**WHAT YOU WILL DO:** Beginning with the line that holds "KEYS3 pin K3: TX -> RX", write out the remaining lines of the material exactly, the last line included.

=-=-=-=-=

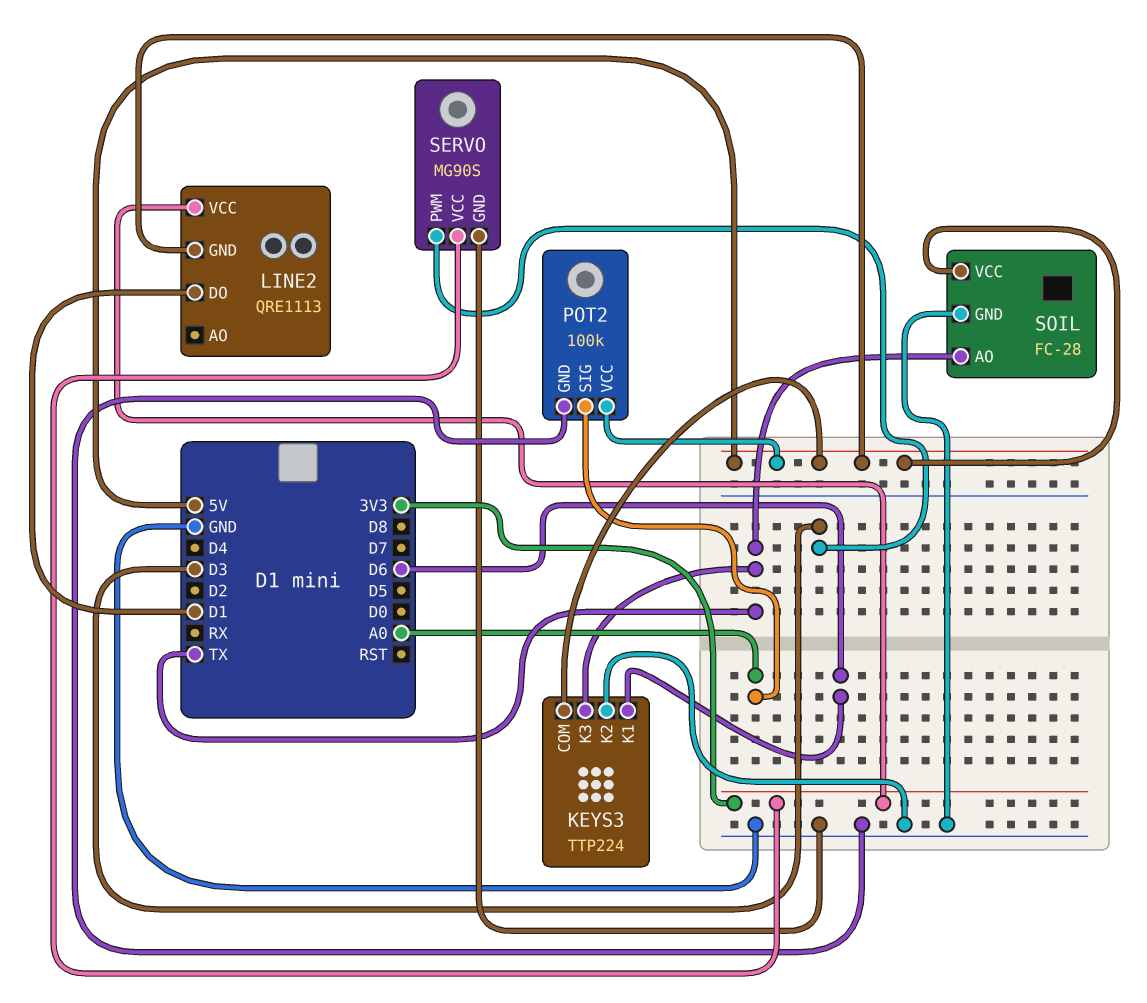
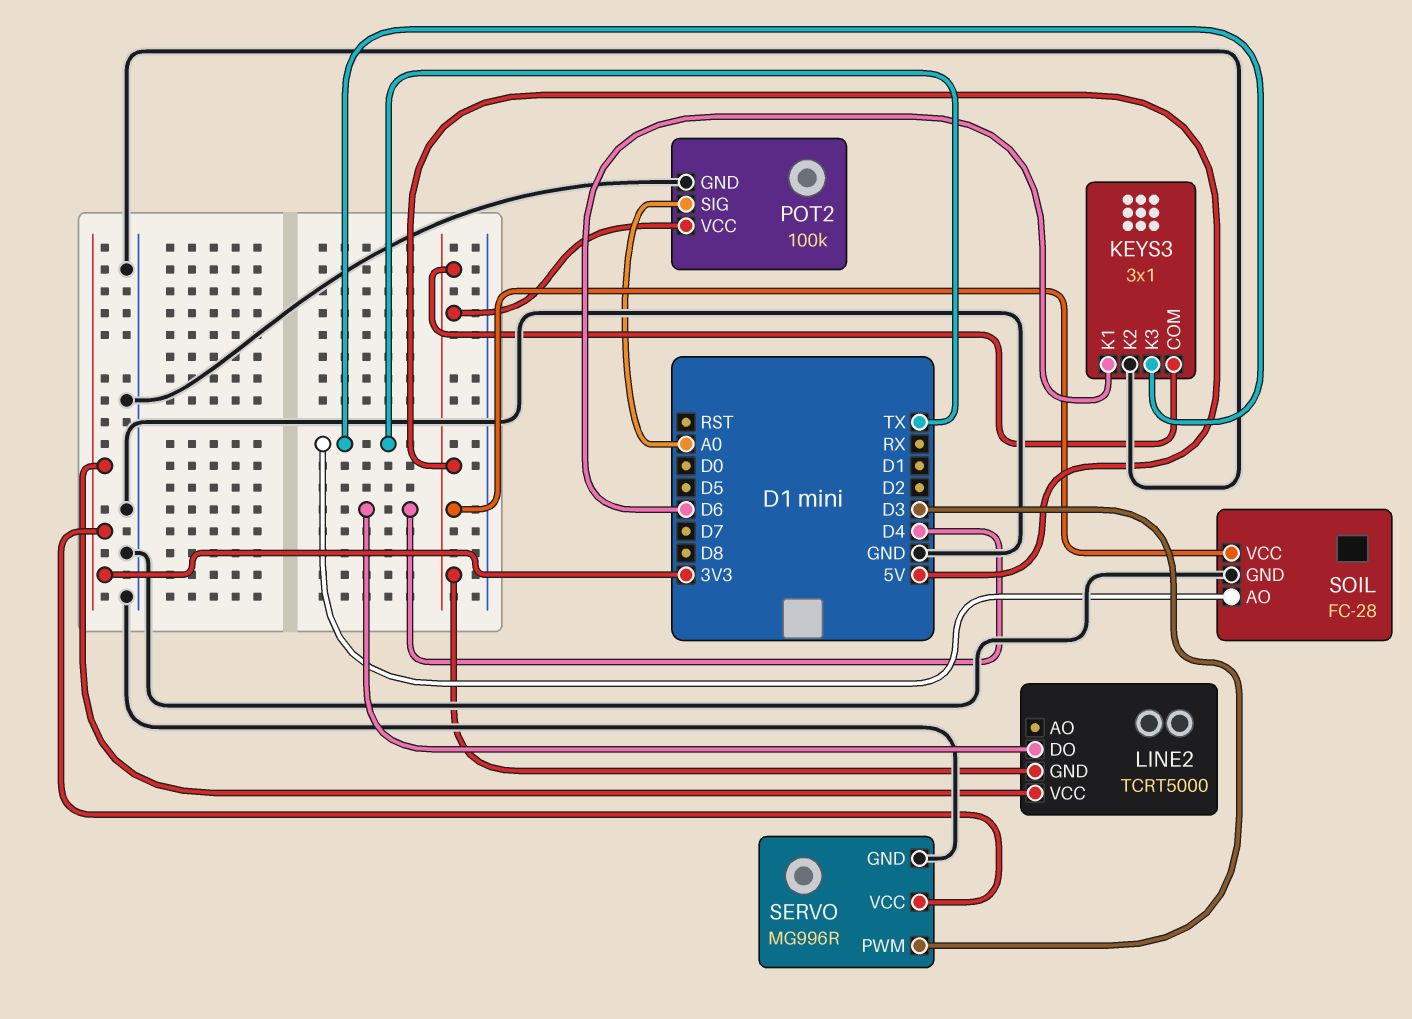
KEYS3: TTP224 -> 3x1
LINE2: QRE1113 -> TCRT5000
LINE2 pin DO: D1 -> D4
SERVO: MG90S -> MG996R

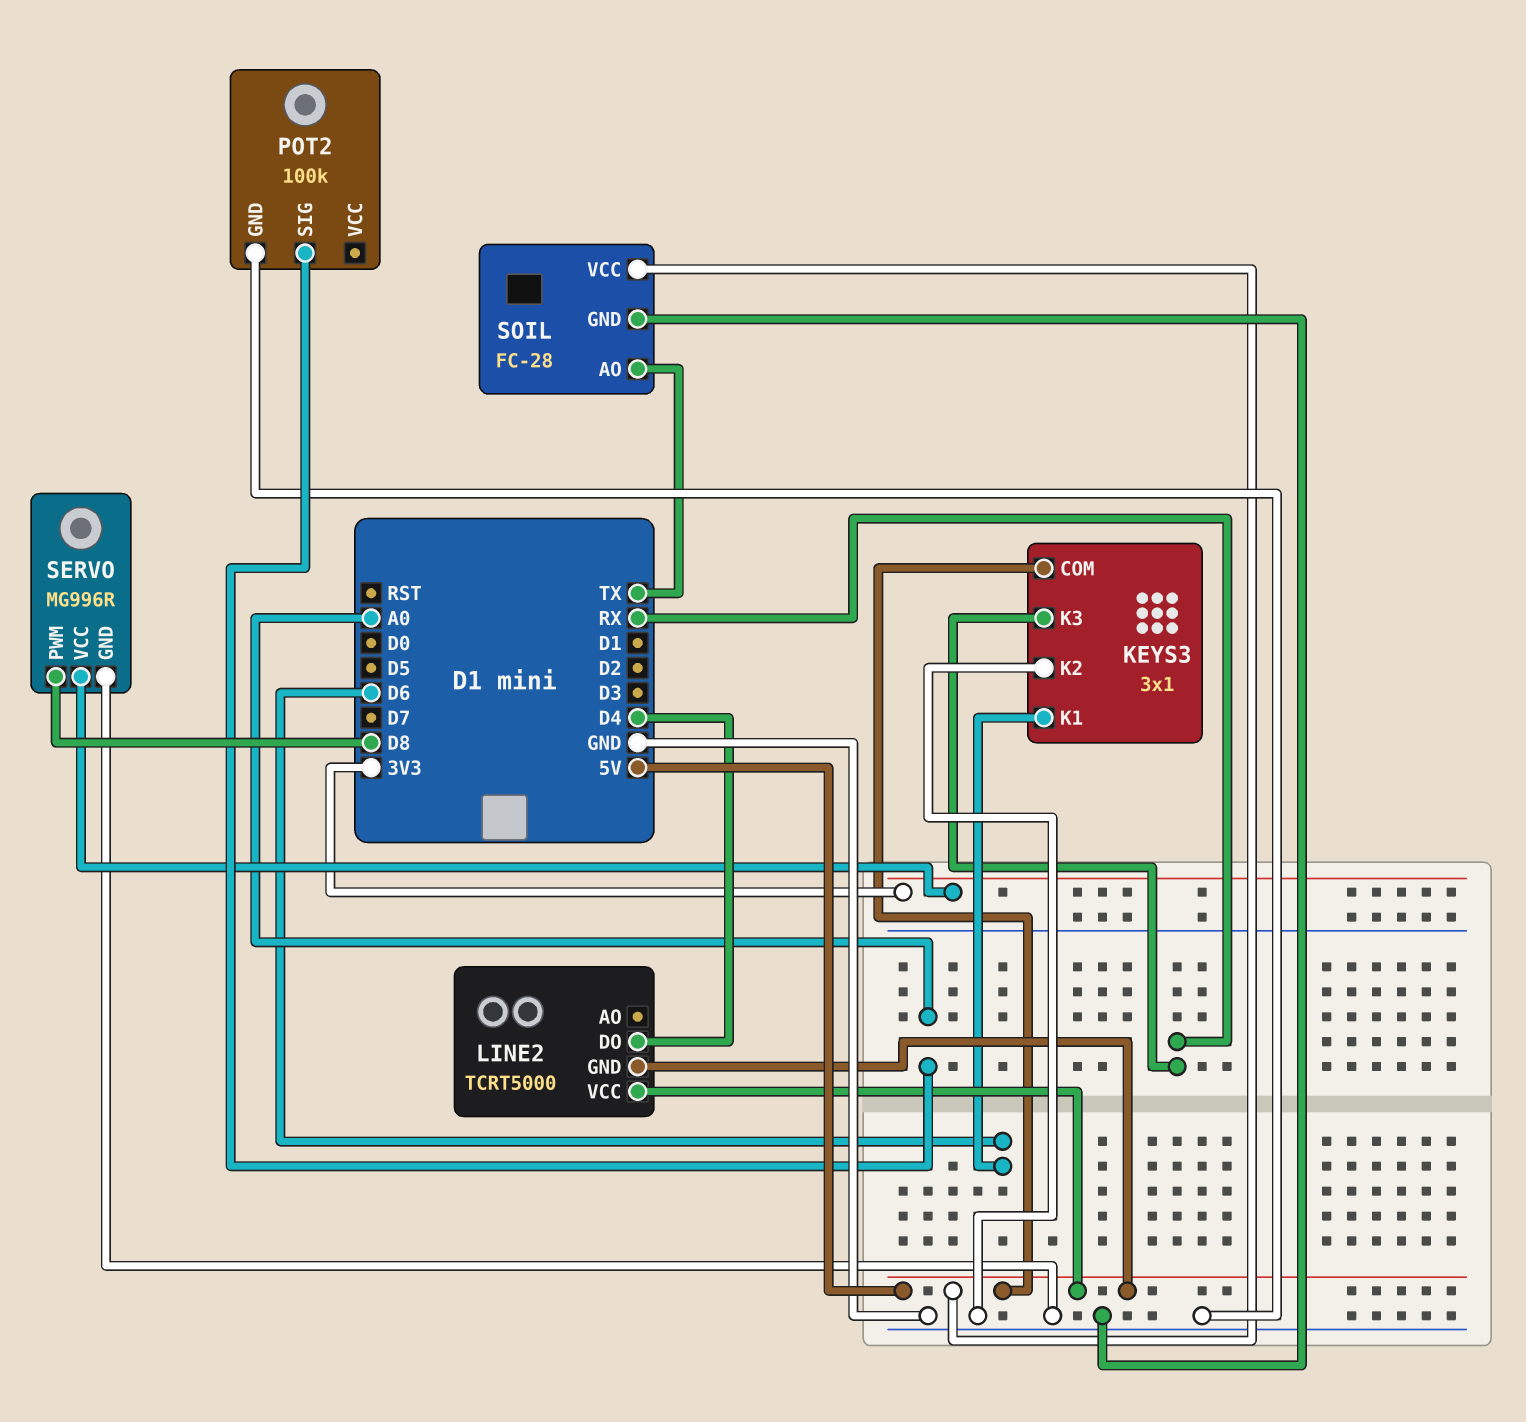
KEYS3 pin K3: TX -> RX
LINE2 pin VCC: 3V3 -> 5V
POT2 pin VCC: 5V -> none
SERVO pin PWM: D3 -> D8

=-=-=-=-=

**RESPONSE:**
KEYS3 pin K3: TX -> RX
LINE2 pin VCC: 3V3 -> 5V
POT2 pin VCC: 5V -> none
SERVO pin PWM: D3 -> D8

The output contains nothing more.